Can you copy out, word for word, the lines of the data below, starting at the line that contains "The height and width of the screenshot is (540, 960). In" and stopping after the line that contains "on (497, 211)."?

== Data taken from a collection ==

+ + +

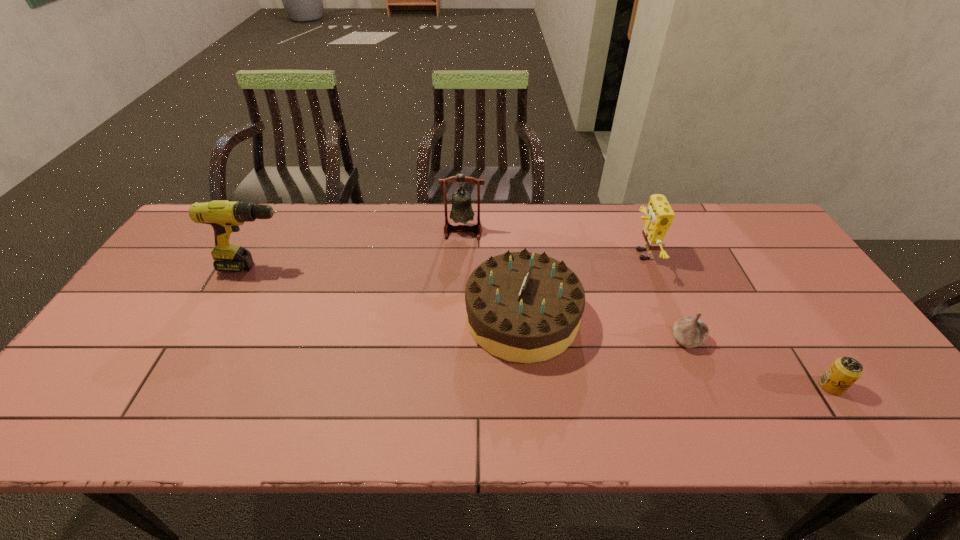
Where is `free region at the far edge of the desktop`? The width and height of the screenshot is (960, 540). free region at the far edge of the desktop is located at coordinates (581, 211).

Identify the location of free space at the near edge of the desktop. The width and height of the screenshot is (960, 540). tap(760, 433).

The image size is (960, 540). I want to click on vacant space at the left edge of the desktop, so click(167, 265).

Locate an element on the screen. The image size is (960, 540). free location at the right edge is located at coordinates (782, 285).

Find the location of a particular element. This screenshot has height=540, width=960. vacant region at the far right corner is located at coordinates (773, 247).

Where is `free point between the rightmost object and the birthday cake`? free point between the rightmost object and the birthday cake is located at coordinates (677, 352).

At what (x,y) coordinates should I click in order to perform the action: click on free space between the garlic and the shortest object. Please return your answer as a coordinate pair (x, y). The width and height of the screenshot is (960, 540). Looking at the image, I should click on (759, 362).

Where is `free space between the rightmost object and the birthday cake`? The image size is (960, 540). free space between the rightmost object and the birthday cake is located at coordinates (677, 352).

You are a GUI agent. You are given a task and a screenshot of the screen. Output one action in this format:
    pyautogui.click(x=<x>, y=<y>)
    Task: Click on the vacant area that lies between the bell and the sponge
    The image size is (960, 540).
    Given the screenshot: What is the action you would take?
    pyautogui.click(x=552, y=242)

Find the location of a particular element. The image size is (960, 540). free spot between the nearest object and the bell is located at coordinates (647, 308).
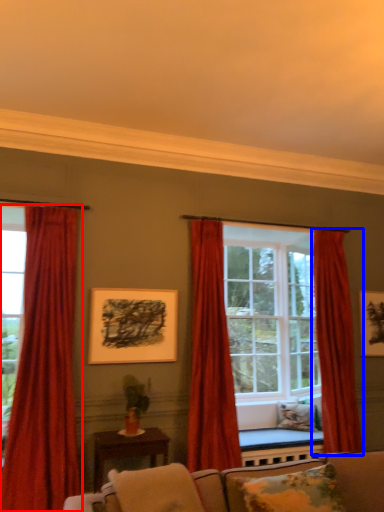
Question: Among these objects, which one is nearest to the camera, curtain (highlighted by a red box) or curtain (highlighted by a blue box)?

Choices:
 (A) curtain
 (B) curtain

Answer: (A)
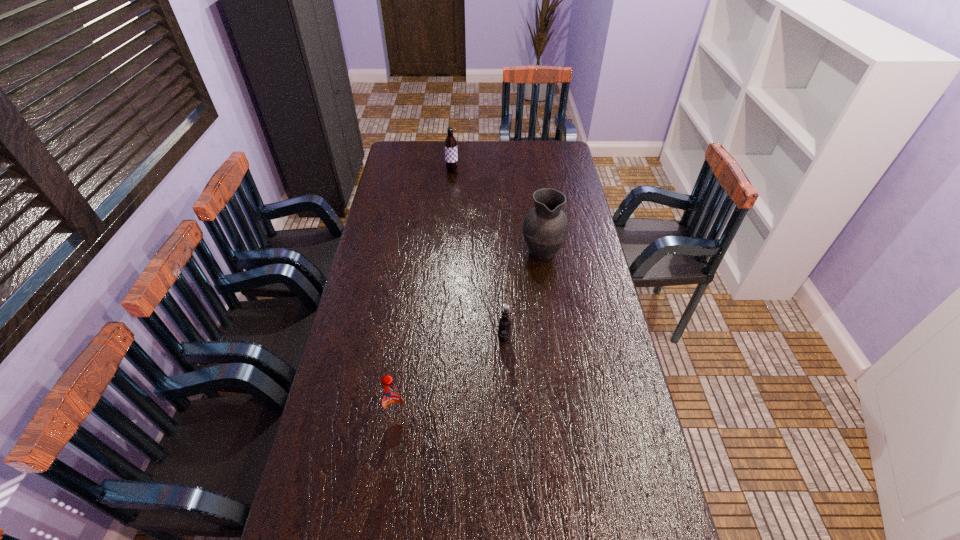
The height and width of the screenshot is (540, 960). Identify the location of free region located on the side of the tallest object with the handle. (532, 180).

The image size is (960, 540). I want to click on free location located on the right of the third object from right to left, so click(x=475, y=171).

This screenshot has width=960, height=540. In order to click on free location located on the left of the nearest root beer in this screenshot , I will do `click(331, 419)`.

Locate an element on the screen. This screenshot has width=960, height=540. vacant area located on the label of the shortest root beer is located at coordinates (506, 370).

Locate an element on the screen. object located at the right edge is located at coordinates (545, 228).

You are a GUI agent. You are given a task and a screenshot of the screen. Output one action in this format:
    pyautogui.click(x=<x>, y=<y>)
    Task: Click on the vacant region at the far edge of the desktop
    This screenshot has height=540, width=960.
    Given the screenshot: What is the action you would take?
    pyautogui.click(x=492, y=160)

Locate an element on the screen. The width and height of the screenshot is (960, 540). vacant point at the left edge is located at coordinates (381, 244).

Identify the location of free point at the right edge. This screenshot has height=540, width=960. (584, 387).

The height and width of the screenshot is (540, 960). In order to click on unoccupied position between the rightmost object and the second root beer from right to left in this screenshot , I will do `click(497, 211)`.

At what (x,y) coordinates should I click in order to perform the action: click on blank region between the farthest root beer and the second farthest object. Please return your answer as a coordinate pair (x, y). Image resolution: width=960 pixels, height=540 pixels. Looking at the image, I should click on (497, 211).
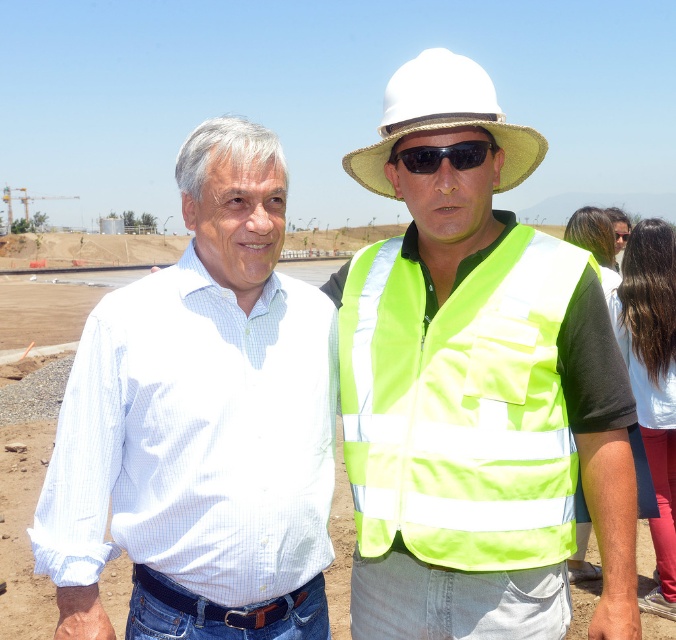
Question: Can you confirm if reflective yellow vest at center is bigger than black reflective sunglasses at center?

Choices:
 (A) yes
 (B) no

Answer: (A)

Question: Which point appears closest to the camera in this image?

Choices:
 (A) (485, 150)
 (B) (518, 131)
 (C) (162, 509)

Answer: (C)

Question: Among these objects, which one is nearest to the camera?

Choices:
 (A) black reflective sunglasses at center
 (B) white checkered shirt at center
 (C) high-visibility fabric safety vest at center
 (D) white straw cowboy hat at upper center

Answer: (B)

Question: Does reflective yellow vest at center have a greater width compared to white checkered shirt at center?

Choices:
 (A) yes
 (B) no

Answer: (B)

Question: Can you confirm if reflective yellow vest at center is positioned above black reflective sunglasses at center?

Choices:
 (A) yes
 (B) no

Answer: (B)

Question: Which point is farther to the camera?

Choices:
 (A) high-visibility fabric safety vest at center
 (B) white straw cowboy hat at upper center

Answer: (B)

+ + +

== EXERCISE OUTPUT ==
The height and width of the screenshot is (540, 960). In order to click on unoccupied position between the rightmost object and the second root beer from right to left in this screenshot , I will do `click(497, 211)`.

At what (x,y) coordinates should I click in order to perform the action: click on blank region between the farthest root beer and the second farthest object. Please return your answer as a coordinate pair (x, y). Image resolution: width=960 pixels, height=540 pixels. Looking at the image, I should click on (497, 211).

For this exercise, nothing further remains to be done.